EXCERPTED RECORDS START
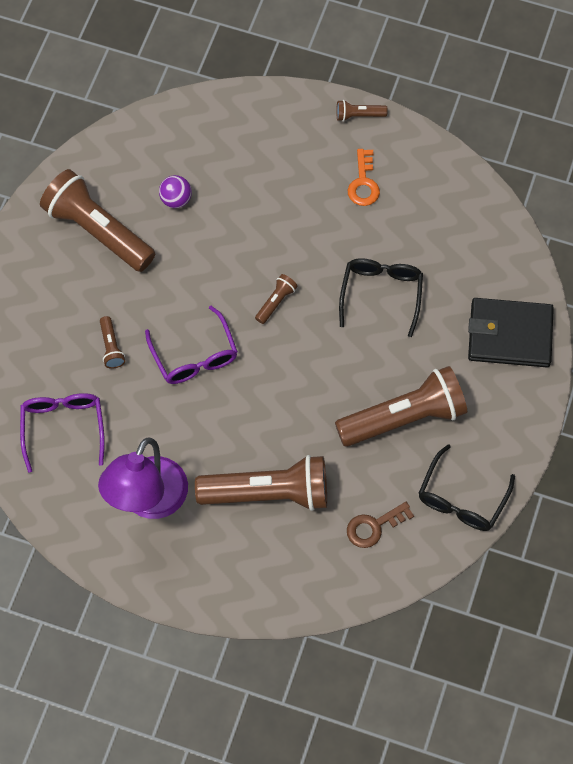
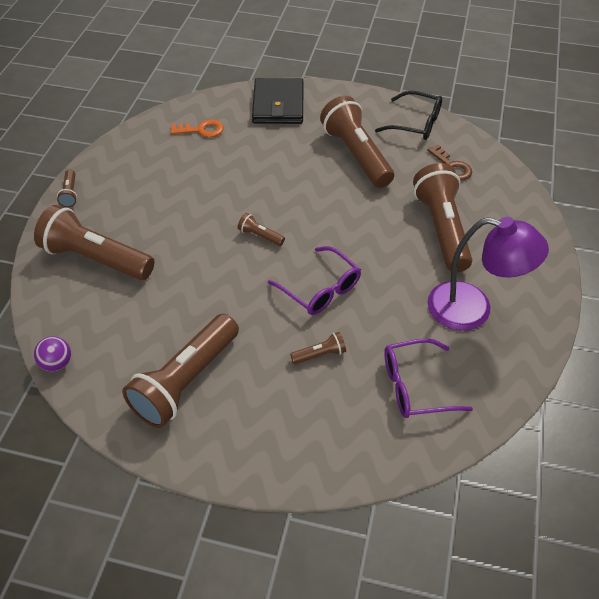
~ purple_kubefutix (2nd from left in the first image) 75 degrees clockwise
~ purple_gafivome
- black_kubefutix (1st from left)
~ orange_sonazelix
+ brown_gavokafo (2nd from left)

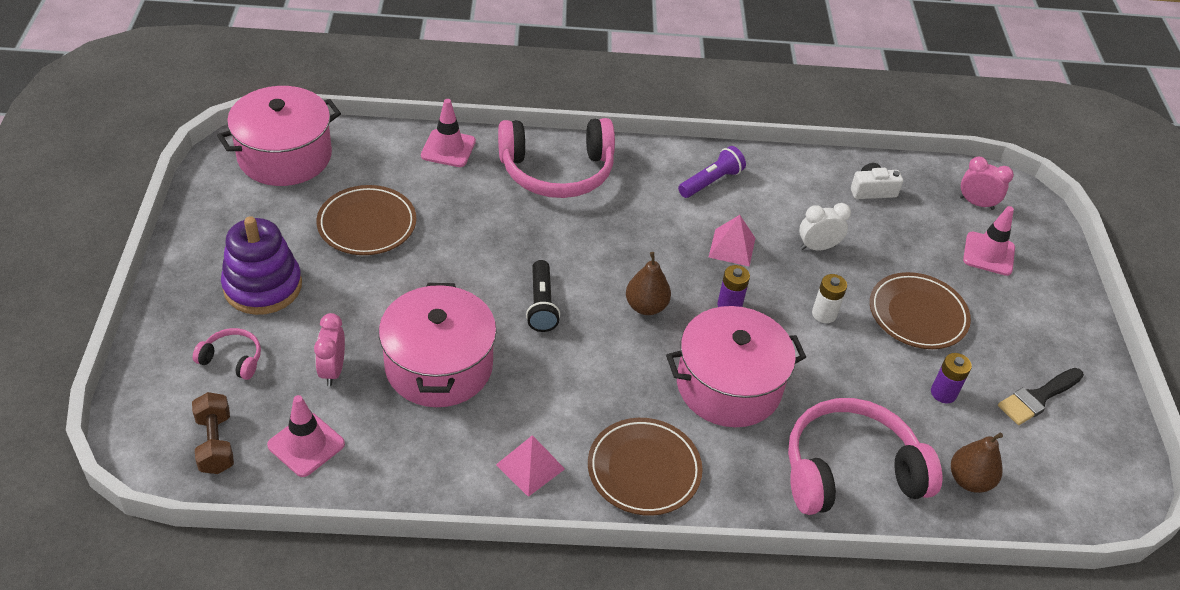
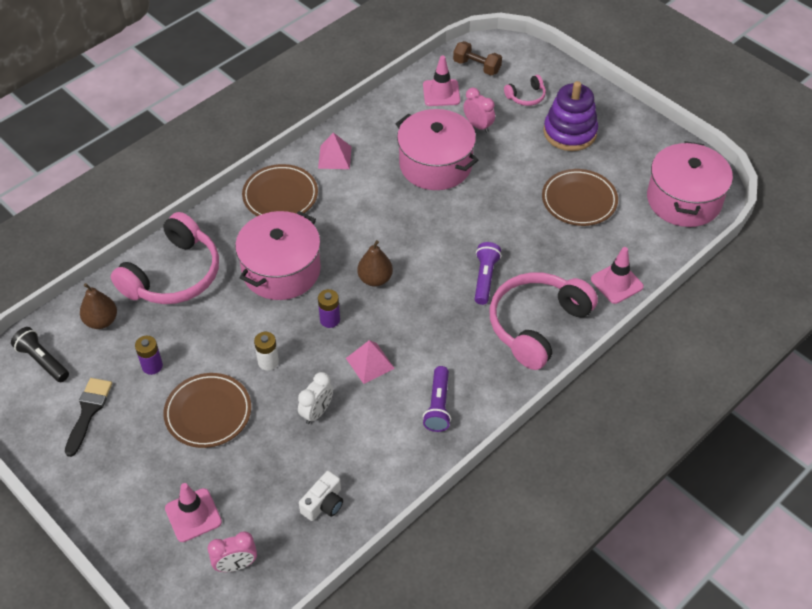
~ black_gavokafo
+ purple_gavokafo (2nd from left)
EXCERPTED RECORDS END
EXCERPTED RECORDS START
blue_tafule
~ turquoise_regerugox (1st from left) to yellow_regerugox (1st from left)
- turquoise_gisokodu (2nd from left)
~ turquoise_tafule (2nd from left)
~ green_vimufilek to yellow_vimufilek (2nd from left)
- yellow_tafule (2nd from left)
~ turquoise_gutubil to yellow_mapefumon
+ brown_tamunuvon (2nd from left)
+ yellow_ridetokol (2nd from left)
EXCERPTED RECORDS END
EXCERPTED RECORDS START
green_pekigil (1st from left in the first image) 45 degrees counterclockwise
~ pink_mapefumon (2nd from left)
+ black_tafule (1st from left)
EXCERPTED RECORDS END
Retype the entries above exactly, but only from the line containing "blue_tafule" through the line containing "yellow_ridetokol (2nd from left)", both included.

blue_tafule
~ turquoise_regerugox (1st from left) to yellow_regerugox (1st from left)
- turquoise_gisokodu (2nd from left)
~ turquoise_tafule (2nd from left)
~ green_vimufilek to yellow_vimufilek (2nd from left)
- yellow_tafule (2nd from left)
~ turquoise_gutubil to yellow_mapefumon
+ brown_tamunuvon (2nd from left)
+ yellow_ridetokol (2nd from left)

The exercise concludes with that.